| How to complete this task |
Output only the lines below from the one containing "none -> orange brick F5 level 1" to the one containing "none -> orange brick I11:I12 level 1", exactly as written, both ends kept.

━━━━━━━━━━━━━━━━━━━━━━━━━━━━━━

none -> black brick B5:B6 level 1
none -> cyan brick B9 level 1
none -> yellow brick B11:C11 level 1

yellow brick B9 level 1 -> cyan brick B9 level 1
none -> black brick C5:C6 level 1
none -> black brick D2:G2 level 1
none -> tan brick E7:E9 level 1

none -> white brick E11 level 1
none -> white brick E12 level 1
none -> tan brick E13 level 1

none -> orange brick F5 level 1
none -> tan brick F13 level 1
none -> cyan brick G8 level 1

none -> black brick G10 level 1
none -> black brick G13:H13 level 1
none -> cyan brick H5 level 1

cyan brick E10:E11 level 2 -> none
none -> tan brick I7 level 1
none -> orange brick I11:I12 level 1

━━━━━━━━━━━━━━━━━━━━━━━━━━━━━━

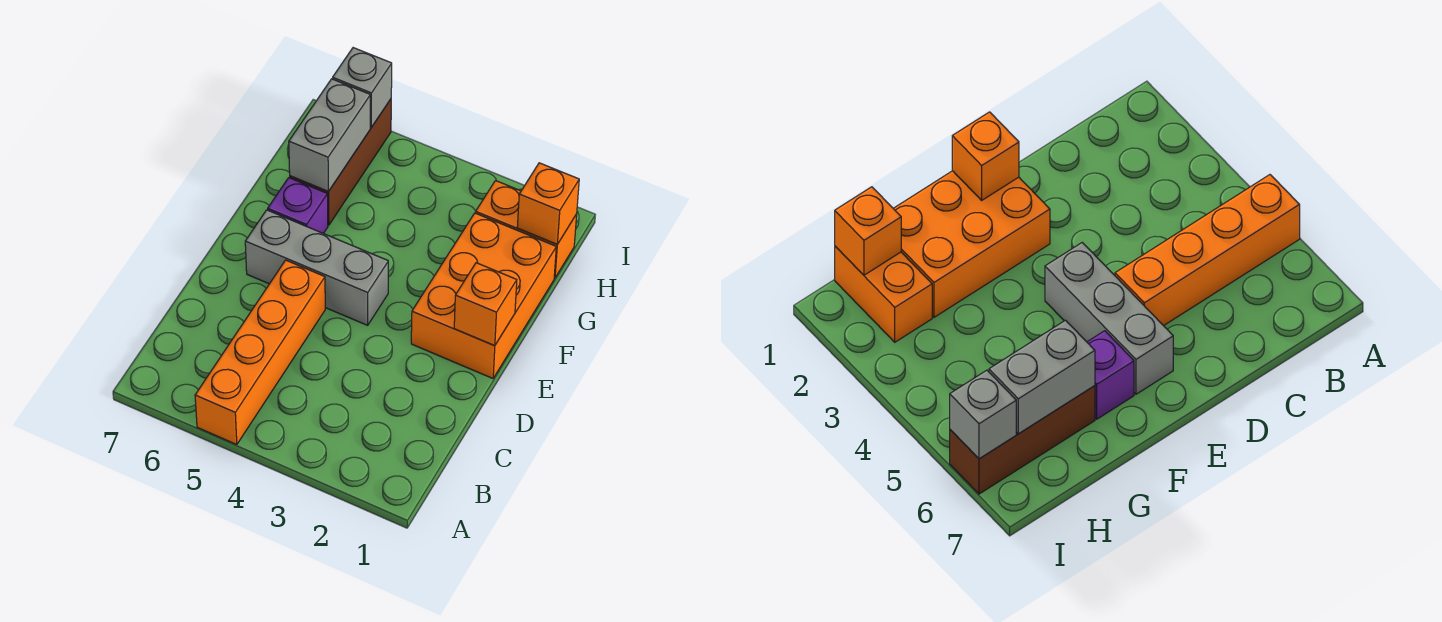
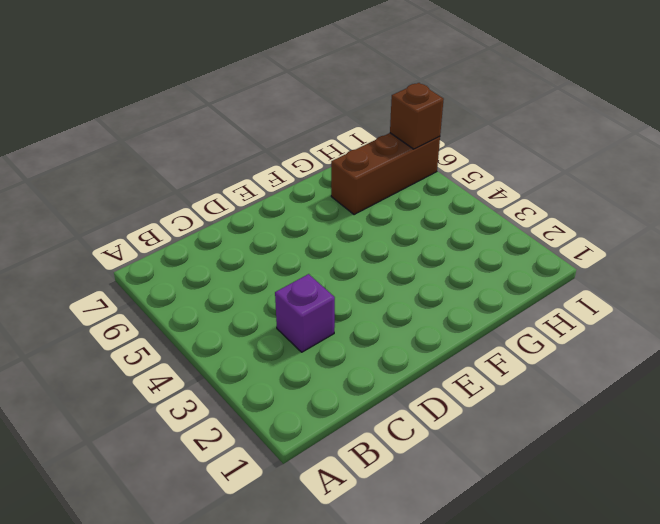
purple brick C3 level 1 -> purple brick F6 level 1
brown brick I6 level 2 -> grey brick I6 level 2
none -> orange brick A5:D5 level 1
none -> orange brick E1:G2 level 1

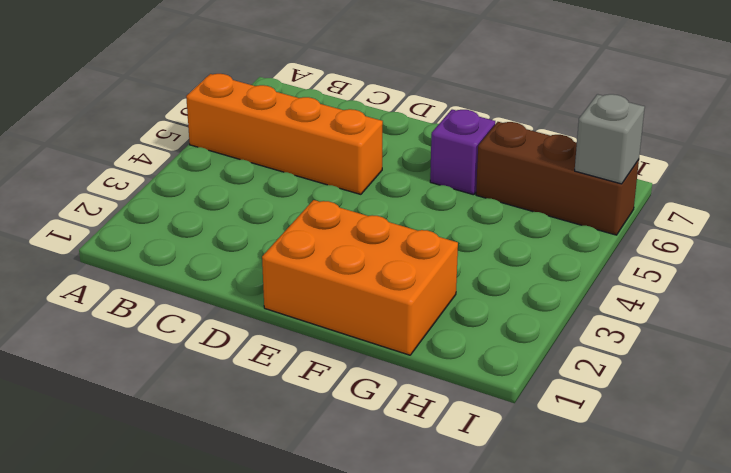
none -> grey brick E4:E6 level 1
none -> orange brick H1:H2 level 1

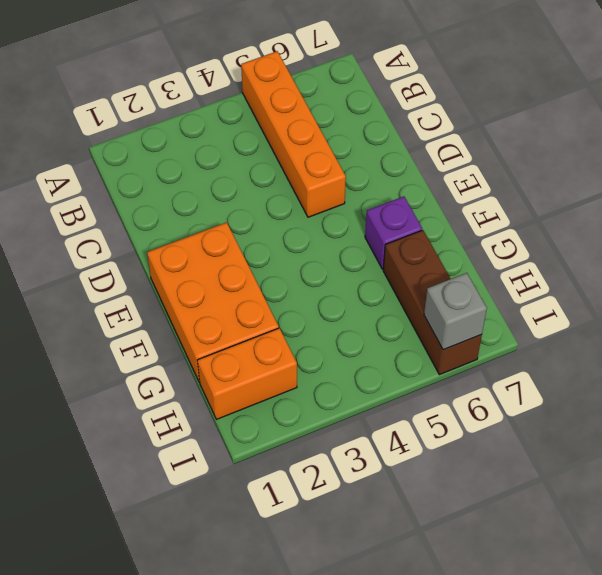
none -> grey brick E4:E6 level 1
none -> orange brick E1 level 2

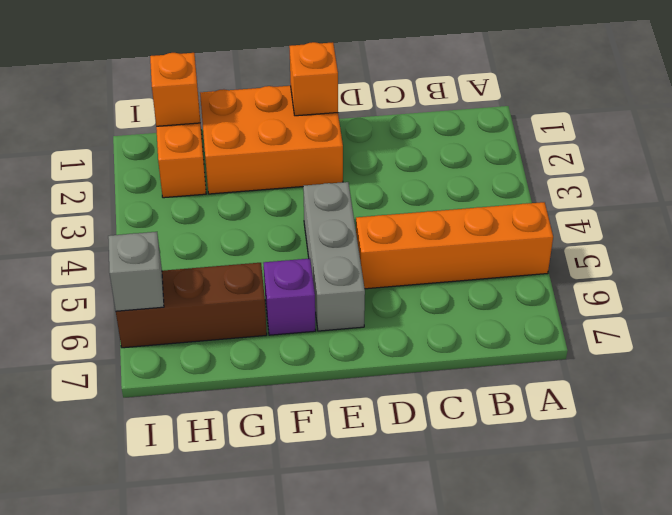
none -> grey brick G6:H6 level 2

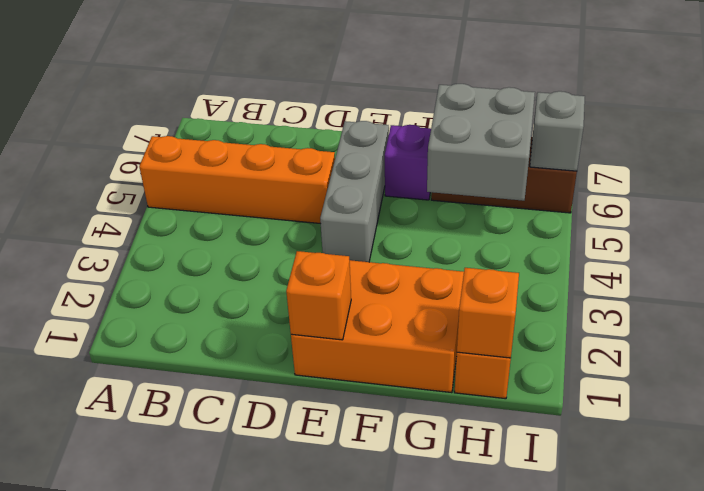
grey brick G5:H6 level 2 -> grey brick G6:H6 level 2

━━━━━━━━━━━━━━━━━━━━━━━━━━━━━━

| Response to the task |
none -> orange brick F5 level 1
none -> tan brick F13 level 1
none -> cyan brick G8 level 1

none -> black brick G10 level 1
none -> black brick G13:H13 level 1
none -> cyan brick H5 level 1

cyan brick E10:E11 level 2 -> none
none -> tan brick I7 level 1
none -> orange brick I11:I12 level 1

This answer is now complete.